--- Task material ---

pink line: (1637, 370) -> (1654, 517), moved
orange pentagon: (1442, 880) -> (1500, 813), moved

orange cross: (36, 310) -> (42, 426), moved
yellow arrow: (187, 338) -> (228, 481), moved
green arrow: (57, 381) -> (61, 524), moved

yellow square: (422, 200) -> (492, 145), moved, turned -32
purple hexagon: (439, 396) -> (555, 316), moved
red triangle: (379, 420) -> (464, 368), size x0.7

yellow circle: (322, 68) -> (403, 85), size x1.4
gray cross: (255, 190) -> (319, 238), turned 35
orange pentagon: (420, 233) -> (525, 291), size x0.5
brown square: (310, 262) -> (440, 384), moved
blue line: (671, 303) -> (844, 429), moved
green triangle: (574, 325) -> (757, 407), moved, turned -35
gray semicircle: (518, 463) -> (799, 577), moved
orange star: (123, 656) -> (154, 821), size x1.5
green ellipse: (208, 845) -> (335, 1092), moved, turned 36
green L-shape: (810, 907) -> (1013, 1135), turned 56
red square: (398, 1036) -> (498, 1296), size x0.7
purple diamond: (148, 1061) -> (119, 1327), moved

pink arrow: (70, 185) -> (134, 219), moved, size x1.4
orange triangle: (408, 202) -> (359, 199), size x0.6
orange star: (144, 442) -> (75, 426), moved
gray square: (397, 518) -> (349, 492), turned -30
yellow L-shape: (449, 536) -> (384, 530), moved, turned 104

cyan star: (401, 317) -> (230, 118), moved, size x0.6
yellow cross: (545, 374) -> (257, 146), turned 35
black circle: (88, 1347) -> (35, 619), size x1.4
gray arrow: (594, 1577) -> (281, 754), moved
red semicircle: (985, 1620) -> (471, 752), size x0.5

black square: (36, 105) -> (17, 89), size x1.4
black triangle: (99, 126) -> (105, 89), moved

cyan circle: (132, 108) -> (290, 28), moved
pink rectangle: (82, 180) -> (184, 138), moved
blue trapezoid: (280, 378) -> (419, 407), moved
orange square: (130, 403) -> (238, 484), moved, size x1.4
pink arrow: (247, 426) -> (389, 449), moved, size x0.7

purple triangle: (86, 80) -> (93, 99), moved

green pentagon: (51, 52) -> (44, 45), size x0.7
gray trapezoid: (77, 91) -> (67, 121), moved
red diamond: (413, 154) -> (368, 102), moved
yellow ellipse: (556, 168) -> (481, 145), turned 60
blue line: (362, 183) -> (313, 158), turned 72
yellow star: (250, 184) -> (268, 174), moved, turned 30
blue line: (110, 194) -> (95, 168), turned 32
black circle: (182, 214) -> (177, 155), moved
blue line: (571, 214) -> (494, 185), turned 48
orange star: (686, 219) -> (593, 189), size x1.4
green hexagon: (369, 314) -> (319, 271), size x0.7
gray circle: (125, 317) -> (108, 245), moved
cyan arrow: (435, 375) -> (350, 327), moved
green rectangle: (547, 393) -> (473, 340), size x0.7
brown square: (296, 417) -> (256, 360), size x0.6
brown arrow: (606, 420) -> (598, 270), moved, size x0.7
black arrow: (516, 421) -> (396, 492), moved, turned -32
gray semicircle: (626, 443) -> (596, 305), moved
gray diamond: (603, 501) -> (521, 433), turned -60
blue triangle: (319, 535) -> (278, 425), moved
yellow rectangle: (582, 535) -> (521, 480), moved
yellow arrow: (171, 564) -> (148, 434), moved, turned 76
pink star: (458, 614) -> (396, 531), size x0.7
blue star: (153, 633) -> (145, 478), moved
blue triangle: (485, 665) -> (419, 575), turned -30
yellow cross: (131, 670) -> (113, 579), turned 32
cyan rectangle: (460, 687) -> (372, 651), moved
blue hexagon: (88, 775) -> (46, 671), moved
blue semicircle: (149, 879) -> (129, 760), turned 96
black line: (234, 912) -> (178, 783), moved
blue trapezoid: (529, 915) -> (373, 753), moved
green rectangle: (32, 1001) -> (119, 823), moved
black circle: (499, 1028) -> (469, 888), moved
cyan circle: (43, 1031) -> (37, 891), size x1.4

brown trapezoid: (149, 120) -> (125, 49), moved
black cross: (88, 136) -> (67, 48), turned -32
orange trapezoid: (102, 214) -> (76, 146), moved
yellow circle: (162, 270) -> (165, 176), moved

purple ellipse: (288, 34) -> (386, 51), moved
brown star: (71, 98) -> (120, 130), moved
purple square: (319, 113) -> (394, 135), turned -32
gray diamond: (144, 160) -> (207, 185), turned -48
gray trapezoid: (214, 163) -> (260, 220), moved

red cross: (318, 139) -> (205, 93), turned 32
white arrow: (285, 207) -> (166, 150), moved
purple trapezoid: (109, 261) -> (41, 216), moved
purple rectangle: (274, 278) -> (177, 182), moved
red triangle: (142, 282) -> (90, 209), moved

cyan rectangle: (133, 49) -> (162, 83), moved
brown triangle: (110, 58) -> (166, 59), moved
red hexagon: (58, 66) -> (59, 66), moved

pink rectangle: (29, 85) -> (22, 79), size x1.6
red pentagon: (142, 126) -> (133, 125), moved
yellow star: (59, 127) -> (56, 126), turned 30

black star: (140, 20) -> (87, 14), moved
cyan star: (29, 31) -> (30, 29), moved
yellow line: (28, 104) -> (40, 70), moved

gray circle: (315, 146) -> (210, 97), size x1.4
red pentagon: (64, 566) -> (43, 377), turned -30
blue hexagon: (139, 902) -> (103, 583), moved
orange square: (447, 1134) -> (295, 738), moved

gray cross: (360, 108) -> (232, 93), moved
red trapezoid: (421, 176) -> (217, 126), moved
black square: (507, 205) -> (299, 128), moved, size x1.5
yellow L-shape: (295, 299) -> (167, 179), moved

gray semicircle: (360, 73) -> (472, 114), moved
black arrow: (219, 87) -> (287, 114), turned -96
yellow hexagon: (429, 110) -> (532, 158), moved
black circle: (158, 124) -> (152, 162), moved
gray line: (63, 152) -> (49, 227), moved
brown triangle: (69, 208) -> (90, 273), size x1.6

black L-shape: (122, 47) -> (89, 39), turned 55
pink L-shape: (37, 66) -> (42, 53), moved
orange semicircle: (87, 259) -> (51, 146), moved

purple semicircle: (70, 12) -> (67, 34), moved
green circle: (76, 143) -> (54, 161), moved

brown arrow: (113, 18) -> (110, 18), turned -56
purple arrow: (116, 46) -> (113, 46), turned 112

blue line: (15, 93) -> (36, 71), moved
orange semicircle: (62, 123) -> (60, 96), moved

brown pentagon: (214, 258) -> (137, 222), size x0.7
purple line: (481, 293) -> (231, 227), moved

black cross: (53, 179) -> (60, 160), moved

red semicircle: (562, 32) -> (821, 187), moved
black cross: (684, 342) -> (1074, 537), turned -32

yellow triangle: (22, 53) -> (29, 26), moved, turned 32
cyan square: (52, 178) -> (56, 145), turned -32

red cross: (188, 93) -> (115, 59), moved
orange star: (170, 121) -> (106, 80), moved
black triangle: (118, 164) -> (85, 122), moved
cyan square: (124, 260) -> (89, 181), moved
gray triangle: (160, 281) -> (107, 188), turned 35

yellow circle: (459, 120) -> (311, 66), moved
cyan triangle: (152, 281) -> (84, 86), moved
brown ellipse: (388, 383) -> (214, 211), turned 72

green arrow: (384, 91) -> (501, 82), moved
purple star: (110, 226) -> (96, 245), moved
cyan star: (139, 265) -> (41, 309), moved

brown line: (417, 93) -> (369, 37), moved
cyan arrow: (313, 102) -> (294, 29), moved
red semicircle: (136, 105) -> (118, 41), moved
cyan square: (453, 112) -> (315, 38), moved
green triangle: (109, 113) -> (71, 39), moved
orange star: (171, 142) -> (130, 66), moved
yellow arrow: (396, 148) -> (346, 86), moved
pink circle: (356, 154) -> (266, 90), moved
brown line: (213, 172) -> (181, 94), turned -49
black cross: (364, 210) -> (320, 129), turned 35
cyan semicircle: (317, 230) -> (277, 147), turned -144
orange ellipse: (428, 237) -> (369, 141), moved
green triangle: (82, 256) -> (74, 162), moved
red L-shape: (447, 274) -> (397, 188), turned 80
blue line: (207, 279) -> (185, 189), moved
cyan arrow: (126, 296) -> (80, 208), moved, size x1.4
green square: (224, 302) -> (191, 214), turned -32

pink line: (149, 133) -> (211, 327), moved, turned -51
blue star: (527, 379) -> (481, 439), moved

---

**Aim of the exercise**. Your answer must consist of every line from the listing that holds the string "shape".

**Expected answer**.
green L-shape: (810, 907) -> (1013, 1135), turned 56
yellow L-shape: (449, 536) -> (384, 530), moved, turned 104
yellow L-shape: (295, 299) -> (167, 179), moved
black L-shape: (122, 47) -> (89, 39), turned 55
pink L-shape: (37, 66) -> (42, 53), moved
red L-shape: (447, 274) -> (397, 188), turned 80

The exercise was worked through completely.